┌──

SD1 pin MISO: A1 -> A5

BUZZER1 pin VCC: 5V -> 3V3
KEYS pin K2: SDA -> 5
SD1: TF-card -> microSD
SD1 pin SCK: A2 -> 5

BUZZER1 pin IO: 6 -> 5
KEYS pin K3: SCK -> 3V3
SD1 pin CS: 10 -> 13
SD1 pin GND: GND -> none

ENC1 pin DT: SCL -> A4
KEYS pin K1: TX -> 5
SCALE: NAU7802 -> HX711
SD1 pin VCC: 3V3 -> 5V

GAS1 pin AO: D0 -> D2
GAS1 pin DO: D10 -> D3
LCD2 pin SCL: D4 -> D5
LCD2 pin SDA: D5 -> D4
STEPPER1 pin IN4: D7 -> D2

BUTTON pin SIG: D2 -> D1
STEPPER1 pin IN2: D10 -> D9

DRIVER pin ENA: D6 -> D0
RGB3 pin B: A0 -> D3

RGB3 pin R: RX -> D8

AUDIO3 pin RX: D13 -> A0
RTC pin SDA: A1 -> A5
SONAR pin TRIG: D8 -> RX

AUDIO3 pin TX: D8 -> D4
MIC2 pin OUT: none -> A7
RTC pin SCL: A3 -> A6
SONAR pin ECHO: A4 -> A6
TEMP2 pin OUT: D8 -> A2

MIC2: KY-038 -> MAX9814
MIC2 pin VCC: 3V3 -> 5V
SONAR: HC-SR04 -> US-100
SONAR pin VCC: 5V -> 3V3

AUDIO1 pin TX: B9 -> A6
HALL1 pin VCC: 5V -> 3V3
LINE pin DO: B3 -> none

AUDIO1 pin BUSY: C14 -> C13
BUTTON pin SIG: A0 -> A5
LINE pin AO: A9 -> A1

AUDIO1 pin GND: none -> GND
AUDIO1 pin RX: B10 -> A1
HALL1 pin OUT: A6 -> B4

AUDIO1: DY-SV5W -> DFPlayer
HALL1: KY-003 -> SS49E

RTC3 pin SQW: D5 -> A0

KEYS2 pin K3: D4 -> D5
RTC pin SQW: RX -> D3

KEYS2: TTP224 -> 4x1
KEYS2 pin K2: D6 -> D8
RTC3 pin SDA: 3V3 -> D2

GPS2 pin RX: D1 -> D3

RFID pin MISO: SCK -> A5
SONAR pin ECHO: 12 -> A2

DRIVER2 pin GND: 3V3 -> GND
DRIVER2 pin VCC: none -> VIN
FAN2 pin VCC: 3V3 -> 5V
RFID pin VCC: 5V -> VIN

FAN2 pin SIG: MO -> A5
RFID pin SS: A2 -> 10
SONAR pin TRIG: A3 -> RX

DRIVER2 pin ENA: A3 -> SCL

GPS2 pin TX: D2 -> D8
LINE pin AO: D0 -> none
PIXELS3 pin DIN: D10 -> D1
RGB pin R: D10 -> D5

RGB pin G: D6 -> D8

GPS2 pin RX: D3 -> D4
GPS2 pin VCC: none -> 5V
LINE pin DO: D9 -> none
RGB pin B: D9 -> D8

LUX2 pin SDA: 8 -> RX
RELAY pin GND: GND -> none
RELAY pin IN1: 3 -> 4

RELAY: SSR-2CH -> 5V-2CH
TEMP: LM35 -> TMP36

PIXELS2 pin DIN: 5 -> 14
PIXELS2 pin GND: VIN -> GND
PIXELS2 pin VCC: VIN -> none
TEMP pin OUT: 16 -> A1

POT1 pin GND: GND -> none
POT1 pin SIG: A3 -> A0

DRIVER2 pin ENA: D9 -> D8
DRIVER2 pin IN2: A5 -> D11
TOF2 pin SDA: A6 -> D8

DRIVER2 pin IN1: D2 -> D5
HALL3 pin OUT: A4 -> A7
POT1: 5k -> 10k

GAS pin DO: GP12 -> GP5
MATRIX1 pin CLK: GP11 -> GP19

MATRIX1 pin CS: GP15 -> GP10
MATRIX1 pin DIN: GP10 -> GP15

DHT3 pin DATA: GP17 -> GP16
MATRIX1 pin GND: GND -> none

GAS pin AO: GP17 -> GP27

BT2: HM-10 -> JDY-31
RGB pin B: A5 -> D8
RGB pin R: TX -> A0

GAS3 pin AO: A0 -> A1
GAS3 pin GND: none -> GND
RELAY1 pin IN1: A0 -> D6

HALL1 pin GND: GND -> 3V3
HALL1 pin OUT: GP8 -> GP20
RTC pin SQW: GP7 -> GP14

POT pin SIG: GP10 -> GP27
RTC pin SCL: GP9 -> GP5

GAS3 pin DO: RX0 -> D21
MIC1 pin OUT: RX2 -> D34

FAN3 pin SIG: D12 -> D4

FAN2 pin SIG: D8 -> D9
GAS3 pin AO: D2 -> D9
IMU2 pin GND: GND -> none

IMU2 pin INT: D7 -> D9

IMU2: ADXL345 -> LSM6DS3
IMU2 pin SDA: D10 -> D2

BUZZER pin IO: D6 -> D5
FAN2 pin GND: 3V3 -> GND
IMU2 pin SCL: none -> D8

└──

Your response must consist of all the records, retyped exactly.

SD1 pin MISO: A1 -> A5

BUZZER1 pin VCC: 5V -> 3V3
KEYS pin K2: SDA -> 5
SD1: TF-card -> microSD
SD1 pin SCK: A2 -> 5

BUZZER1 pin IO: 6 -> 5
KEYS pin K3: SCK -> 3V3
SD1 pin CS: 10 -> 13
SD1 pin GND: GND -> none

ENC1 pin DT: SCL -> A4
KEYS pin K1: TX -> 5
SCALE: NAU7802 -> HX711
SD1 pin VCC: 3V3 -> 5V

GAS1 pin AO: D0 -> D2
GAS1 pin DO: D10 -> D3
LCD2 pin SCL: D4 -> D5
LCD2 pin SDA: D5 -> D4
STEPPER1 pin IN4: D7 -> D2

BUTTON pin SIG: D2 -> D1
STEPPER1 pin IN2: D10 -> D9

DRIVER pin ENA: D6 -> D0
RGB3 pin B: A0 -> D3

RGB3 pin R: RX -> D8

AUDIO3 pin RX: D13 -> A0
RTC pin SDA: A1 -> A5
SONAR pin TRIG: D8 -> RX

AUDIO3 pin TX: D8 -> D4
MIC2 pin OUT: none -> A7
RTC pin SCL: A3 -> A6
SONAR pin ECHO: A4 -> A6
TEMP2 pin OUT: D8 -> A2

MIC2: KY-038 -> MAX9814
MIC2 pin VCC: 3V3 -> 5V
SONAR: HC-SR04 -> US-100
SONAR pin VCC: 5V -> 3V3

AUDIO1 pin TX: B9 -> A6
HALL1 pin VCC: 5V -> 3V3
LINE pin DO: B3 -> none

AUDIO1 pin BUSY: C14 -> C13
BUTTON pin SIG: A0 -> A5
LINE pin AO: A9 -> A1

AUDIO1 pin GND: none -> GND
AUDIO1 pin RX: B10 -> A1
HALL1 pin OUT: A6 -> B4

AUDIO1: DY-SV5W -> DFPlayer
HALL1: KY-003 -> SS49E

RTC3 pin SQW: D5 -> A0

KEYS2 pin K3: D4 -> D5
RTC pin SQW: RX -> D3

KEYS2: TTP224 -> 4x1
KEYS2 pin K2: D6 -> D8
RTC3 pin SDA: 3V3 -> D2

GPS2 pin RX: D1 -> D3

RFID pin MISO: SCK -> A5
SONAR pin ECHO: 12 -> A2

DRIVER2 pin GND: 3V3 -> GND
DRIVER2 pin VCC: none -> VIN
FAN2 pin VCC: 3V3 -> 5V
RFID pin VCC: 5V -> VIN

FAN2 pin SIG: MO -> A5
RFID pin SS: A2 -> 10
SONAR pin TRIG: A3 -> RX

DRIVER2 pin ENA: A3 -> SCL

GPS2 pin TX: D2 -> D8
LINE pin AO: D0 -> none
PIXELS3 pin DIN: D10 -> D1
RGB pin R: D10 -> D5

RGB pin G: D6 -> D8

GPS2 pin RX: D3 -> D4
GPS2 pin VCC: none -> 5V
LINE pin DO: D9 -> none
RGB pin B: D9 -> D8

LUX2 pin SDA: 8 -> RX
RELAY pin GND: GND -> none
RELAY pin IN1: 3 -> 4

RELAY: SSR-2CH -> 5V-2CH
TEMP: LM35 -> TMP36

PIXELS2 pin DIN: 5 -> 14
PIXELS2 pin GND: VIN -> GND
PIXELS2 pin VCC: VIN -> none
TEMP pin OUT: 16 -> A1

POT1 pin GND: GND -> none
POT1 pin SIG: A3 -> A0

DRIVER2 pin ENA: D9 -> D8
DRIVER2 pin IN2: A5 -> D11
TOF2 pin SDA: A6 -> D8

DRIVER2 pin IN1: D2 -> D5
HALL3 pin OUT: A4 -> A7
POT1: 5k -> 10k

GAS pin DO: GP12 -> GP5
MATRIX1 pin CLK: GP11 -> GP19

MATRIX1 pin CS: GP15 -> GP10
MATRIX1 pin DIN: GP10 -> GP15

DHT3 pin DATA: GP17 -> GP16
MATRIX1 pin GND: GND -> none

GAS pin AO: GP17 -> GP27

BT2: HM-10 -> JDY-31
RGB pin B: A5 -> D8
RGB pin R: TX -> A0

GAS3 pin AO: A0 -> A1
GAS3 pin GND: none -> GND
RELAY1 pin IN1: A0 -> D6

HALL1 pin GND: GND -> 3V3
HALL1 pin OUT: GP8 -> GP20
RTC pin SQW: GP7 -> GP14

POT pin SIG: GP10 -> GP27
RTC pin SCL: GP9 -> GP5

GAS3 pin DO: RX0 -> D21
MIC1 pin OUT: RX2 -> D34

FAN3 pin SIG: D12 -> D4

FAN2 pin SIG: D8 -> D9
GAS3 pin AO: D2 -> D9
IMU2 pin GND: GND -> none

IMU2 pin INT: D7 -> D9

IMU2: ADXL345 -> LSM6DS3
IMU2 pin SDA: D10 -> D2

BUZZER pin IO: D6 -> D5
FAN2 pin GND: 3V3 -> GND
IMU2 pin SCL: none -> D8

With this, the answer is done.